**What you are asked to do**:
Please copy exactly the lines from the top of the data through the line containing "(436, 562) = (595, 234): pink", and nothing else.
-- Data for this exercise follows --
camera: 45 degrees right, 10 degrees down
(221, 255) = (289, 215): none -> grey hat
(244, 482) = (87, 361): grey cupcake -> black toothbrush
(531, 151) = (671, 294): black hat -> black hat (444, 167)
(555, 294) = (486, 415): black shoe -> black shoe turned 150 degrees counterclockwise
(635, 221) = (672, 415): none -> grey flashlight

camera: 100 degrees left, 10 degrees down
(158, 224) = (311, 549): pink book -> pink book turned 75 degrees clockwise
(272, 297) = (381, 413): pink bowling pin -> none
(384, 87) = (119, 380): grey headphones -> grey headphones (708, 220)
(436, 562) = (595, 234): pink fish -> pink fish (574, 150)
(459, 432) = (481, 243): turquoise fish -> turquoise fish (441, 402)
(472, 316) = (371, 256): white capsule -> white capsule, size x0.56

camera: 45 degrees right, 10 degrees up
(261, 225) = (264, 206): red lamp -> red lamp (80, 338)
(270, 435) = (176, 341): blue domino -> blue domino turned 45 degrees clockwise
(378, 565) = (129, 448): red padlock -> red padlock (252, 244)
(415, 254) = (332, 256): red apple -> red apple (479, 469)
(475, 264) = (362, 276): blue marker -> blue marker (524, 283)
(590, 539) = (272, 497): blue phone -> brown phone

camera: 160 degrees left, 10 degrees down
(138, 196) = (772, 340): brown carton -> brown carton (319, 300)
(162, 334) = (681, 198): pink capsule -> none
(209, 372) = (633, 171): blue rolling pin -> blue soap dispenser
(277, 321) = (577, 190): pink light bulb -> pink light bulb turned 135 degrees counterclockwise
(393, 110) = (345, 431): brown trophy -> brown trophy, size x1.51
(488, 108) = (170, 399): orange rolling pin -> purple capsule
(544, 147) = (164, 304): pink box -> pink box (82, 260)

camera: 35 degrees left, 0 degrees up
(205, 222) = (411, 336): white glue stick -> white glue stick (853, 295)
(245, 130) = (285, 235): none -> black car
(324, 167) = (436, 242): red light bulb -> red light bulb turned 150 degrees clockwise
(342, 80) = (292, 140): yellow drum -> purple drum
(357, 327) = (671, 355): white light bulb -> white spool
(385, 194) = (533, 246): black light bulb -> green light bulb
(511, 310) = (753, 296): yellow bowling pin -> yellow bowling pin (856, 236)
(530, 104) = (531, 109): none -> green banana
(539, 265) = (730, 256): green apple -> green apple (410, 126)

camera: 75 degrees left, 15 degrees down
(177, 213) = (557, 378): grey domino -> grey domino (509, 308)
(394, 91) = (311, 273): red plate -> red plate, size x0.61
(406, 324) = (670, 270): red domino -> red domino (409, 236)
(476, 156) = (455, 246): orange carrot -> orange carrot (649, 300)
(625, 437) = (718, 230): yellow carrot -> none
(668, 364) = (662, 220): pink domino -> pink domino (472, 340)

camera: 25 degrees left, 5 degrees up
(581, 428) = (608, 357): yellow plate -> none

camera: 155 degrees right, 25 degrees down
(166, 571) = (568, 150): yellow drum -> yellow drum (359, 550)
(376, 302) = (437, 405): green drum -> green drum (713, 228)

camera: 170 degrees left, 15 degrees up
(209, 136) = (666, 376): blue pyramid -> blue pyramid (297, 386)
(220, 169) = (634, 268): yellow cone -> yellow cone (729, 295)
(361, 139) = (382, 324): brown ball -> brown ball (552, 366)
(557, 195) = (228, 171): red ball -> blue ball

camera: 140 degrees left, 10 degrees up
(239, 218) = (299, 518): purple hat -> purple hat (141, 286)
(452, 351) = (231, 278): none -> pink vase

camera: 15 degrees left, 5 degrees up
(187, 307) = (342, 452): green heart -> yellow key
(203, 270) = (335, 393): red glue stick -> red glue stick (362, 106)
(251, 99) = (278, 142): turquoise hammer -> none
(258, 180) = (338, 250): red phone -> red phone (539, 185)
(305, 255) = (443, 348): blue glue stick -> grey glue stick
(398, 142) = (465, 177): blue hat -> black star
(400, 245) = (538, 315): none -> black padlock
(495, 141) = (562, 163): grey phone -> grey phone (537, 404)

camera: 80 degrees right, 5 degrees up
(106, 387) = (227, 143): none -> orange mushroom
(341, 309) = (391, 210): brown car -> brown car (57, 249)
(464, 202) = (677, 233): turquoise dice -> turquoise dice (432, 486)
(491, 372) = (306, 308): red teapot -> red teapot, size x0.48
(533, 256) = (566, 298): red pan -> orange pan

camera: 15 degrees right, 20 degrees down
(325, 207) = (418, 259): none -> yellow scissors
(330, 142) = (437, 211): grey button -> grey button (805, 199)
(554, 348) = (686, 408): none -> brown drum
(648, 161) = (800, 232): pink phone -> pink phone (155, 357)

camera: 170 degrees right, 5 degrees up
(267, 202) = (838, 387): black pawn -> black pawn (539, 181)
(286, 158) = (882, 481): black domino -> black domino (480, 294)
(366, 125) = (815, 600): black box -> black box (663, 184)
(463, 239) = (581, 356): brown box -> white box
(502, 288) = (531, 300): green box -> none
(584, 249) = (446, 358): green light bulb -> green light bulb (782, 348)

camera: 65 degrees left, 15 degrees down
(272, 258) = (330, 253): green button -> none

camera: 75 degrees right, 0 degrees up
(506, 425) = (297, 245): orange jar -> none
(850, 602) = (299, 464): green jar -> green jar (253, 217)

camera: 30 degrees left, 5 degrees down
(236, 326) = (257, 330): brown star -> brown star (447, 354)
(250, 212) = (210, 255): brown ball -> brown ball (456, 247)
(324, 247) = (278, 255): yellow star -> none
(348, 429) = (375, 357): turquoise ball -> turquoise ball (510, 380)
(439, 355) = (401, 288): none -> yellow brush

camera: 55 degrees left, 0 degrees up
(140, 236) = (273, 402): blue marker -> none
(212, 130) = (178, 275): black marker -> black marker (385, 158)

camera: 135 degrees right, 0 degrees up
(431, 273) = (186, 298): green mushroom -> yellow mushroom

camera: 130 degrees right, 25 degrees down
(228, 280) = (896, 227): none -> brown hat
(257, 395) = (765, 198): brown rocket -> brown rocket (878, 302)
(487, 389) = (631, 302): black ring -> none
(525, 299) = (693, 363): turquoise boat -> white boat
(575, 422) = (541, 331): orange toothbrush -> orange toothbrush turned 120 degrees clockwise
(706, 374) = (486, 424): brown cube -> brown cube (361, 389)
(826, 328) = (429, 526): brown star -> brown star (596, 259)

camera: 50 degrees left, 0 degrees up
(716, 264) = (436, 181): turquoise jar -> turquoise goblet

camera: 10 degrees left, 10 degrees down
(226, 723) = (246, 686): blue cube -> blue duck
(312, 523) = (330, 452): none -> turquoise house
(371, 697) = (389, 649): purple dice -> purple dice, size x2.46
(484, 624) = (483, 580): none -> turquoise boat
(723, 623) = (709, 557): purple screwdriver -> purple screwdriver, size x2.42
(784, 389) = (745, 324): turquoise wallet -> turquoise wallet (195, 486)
-- Data for this exercise concluded --
**Solution for this problem**:
camera: 45 degrees right, 10 degrees down
(221, 255) = (289, 215): none -> grey hat
(244, 482) = (87, 361): grey cupcake -> black toothbrush
(531, 151) = (671, 294): black hat -> black hat (444, 167)
(555, 294) = (486, 415): black shoe -> black shoe turned 150 degrees counterclockwise
(635, 221) = (672, 415): none -> grey flashlight

camera: 100 degrees left, 10 degrees down
(158, 224) = (311, 549): pink book -> pink book turned 75 degrees clockwise
(272, 297) = (381, 413): pink bowling pin -> none
(384, 87) = (119, 380): grey headphones -> grey headphones (708, 220)
(436, 562) = (595, 234): pink fish -> pink fish (574, 150)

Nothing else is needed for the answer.